TASK PROMPT:
Please set down word for word every line from the one holding "red hexagon: (99, 243) -> (78, 200), moved" to the end of the data below, both included.

····················

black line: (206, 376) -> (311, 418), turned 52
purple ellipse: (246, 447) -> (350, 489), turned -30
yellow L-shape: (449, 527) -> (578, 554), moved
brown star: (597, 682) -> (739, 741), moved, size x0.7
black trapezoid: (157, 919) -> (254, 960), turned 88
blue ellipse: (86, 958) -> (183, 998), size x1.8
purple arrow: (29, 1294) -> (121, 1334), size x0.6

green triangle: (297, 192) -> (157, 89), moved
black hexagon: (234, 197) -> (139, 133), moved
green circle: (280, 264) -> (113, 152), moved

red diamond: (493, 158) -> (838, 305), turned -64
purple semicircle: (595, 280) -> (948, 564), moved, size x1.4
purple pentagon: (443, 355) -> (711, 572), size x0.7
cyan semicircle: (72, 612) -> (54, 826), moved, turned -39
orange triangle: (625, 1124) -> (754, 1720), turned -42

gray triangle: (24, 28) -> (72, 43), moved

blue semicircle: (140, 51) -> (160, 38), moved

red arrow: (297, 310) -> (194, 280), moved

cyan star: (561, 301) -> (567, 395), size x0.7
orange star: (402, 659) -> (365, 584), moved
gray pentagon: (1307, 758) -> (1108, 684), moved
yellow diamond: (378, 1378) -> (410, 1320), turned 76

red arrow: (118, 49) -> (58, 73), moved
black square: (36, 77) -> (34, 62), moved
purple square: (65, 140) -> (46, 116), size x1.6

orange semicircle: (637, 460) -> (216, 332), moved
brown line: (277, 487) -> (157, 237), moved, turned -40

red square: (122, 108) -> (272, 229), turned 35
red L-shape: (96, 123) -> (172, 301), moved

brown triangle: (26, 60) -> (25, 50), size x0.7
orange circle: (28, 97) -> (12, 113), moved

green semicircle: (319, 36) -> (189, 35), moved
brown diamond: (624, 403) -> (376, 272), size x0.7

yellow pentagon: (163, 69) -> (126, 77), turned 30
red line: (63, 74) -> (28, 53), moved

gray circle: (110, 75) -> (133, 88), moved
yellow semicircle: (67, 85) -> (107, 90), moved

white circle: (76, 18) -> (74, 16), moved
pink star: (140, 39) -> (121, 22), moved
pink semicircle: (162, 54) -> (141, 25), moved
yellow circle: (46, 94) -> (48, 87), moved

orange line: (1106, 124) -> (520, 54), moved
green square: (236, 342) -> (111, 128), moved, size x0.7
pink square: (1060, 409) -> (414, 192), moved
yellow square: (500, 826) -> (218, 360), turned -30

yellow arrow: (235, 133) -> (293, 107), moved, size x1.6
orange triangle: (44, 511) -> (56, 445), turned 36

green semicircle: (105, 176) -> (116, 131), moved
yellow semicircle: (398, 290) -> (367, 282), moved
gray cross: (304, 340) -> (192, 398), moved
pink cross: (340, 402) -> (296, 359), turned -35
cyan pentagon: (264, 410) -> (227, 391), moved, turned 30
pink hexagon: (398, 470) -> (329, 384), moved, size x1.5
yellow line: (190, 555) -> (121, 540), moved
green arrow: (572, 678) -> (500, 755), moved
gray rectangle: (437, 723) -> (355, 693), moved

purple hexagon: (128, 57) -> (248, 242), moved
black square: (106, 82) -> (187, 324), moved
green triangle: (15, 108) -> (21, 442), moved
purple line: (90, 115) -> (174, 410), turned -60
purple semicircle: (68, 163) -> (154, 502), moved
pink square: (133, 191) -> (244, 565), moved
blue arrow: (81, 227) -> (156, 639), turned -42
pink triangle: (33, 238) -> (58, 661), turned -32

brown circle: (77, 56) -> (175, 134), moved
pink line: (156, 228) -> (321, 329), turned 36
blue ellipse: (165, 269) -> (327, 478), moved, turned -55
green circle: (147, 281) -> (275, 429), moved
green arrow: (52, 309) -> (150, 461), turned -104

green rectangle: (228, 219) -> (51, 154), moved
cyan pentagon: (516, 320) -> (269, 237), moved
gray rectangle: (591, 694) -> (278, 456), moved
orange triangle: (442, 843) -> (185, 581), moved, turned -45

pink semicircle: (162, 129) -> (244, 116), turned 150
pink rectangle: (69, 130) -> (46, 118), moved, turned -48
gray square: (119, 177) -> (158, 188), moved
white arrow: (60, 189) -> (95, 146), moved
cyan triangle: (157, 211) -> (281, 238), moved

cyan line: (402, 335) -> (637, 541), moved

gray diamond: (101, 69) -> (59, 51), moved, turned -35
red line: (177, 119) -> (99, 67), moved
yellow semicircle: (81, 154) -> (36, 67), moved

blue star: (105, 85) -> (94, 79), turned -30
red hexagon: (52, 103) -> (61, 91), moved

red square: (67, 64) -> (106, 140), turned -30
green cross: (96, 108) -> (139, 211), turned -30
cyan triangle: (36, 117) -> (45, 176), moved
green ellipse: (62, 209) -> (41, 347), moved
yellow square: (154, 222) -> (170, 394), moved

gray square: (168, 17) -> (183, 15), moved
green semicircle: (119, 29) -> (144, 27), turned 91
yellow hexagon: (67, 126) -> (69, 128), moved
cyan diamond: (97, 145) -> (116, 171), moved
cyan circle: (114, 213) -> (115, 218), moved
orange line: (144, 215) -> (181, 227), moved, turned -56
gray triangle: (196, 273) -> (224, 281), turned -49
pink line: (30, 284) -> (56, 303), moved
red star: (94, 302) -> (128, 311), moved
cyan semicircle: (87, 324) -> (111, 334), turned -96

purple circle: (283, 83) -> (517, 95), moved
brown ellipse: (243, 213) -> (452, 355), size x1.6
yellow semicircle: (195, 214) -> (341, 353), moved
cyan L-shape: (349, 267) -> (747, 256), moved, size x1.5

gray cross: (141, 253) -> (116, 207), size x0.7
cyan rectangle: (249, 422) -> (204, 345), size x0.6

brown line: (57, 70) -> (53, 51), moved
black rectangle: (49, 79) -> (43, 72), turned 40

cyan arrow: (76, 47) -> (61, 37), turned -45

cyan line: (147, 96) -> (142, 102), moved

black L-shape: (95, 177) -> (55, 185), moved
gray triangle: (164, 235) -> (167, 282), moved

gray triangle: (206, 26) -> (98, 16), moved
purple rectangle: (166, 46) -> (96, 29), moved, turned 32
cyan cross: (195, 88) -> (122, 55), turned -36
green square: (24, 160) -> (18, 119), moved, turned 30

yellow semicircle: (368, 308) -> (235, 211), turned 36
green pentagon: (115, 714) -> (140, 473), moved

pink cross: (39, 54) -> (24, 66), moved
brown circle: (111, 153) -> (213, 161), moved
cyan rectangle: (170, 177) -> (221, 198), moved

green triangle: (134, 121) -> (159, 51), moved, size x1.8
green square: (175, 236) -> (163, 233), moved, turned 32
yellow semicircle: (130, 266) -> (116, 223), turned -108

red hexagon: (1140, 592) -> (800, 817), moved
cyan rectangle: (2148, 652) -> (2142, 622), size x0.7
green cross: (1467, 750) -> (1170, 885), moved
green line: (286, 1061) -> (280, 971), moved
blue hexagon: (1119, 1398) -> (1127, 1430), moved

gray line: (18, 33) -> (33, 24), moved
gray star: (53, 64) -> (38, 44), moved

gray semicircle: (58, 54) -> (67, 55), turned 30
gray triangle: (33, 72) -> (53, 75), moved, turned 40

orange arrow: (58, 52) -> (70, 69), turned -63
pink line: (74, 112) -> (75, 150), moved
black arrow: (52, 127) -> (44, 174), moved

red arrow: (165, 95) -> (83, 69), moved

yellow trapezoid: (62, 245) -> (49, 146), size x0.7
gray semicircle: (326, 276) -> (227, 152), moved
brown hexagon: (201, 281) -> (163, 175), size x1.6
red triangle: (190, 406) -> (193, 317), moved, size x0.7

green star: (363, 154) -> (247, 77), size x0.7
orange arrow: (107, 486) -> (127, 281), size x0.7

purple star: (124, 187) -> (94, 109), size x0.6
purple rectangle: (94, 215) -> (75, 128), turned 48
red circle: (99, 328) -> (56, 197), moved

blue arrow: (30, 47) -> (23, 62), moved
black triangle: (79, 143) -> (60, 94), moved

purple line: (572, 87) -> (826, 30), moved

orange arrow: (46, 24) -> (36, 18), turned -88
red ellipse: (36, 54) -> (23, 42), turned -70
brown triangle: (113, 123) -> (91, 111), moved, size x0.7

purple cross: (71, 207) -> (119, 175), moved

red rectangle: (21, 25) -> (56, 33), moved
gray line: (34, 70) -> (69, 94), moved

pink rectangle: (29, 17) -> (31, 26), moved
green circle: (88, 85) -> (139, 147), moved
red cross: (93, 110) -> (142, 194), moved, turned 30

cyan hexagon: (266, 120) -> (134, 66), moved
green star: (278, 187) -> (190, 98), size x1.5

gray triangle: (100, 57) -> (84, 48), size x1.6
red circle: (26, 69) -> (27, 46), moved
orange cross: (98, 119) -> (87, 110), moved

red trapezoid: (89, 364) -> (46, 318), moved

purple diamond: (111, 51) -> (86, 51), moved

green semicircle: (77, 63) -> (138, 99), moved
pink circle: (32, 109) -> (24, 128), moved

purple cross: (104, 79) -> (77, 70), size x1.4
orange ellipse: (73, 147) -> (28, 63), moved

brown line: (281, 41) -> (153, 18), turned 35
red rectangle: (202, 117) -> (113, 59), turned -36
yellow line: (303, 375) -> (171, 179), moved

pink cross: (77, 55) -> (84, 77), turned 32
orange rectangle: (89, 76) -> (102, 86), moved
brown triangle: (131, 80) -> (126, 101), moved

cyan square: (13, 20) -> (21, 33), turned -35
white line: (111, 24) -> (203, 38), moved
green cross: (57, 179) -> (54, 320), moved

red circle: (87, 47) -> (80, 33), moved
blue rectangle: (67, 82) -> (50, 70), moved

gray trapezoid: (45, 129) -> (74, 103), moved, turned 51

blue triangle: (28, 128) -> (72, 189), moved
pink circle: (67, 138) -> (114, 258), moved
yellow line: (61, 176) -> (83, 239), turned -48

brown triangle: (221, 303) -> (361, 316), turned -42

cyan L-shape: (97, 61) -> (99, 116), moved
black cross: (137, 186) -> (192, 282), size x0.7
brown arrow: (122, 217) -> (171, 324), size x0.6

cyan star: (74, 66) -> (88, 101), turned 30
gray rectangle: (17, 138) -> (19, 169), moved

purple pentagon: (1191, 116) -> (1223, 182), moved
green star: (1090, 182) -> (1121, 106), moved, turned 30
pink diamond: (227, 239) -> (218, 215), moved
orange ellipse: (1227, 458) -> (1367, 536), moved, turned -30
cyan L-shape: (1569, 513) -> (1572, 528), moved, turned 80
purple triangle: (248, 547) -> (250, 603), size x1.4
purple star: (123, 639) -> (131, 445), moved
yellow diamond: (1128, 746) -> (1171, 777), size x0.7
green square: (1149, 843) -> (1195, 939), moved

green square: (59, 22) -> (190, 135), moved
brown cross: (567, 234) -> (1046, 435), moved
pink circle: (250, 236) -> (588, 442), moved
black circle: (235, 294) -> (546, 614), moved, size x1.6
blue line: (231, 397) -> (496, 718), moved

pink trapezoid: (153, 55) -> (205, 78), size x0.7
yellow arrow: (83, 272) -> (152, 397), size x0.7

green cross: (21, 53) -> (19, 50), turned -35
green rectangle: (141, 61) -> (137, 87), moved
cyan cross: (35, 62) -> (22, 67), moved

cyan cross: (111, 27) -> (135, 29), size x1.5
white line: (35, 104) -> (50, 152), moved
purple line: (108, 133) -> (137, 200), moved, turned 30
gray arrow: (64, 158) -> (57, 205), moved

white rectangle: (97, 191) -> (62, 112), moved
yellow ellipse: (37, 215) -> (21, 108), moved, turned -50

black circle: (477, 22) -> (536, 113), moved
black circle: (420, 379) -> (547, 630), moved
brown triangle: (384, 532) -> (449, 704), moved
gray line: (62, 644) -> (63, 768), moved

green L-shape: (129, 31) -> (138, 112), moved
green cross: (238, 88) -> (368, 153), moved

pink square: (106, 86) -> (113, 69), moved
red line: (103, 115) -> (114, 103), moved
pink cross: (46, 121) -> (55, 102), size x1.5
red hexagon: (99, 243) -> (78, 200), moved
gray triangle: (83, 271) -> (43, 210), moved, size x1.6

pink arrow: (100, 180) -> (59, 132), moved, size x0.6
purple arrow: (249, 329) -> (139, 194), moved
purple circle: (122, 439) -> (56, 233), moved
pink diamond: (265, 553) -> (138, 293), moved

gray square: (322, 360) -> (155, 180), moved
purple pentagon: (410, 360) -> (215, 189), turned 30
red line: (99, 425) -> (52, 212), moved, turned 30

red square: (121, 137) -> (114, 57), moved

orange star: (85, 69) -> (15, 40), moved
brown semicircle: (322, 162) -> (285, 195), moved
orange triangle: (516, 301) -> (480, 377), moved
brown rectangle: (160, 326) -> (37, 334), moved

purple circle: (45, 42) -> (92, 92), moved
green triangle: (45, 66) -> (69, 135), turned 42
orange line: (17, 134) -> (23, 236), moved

····················

TASK ANSWER:
red hexagon: (99, 243) -> (78, 200), moved
gray triangle: (83, 271) -> (43, 210), moved, size x1.6

pink arrow: (100, 180) -> (59, 132), moved, size x0.6
purple arrow: (249, 329) -> (139, 194), moved
purple circle: (122, 439) -> (56, 233), moved
pink diamond: (265, 553) -> (138, 293), moved

gray square: (322, 360) -> (155, 180), moved
purple pentagon: (410, 360) -> (215, 189), turned 30
red line: (99, 425) -> (52, 212), moved, turned 30

red square: (121, 137) -> (114, 57), moved

orange star: (85, 69) -> (15, 40), moved
brown semicircle: (322, 162) -> (285, 195), moved
orange triangle: (516, 301) -> (480, 377), moved
brown rectangle: (160, 326) -> (37, 334), moved

purple circle: (45, 42) -> (92, 92), moved
green triangle: (45, 66) -> (69, 135), turned 42
orange line: (17, 134) -> (23, 236), moved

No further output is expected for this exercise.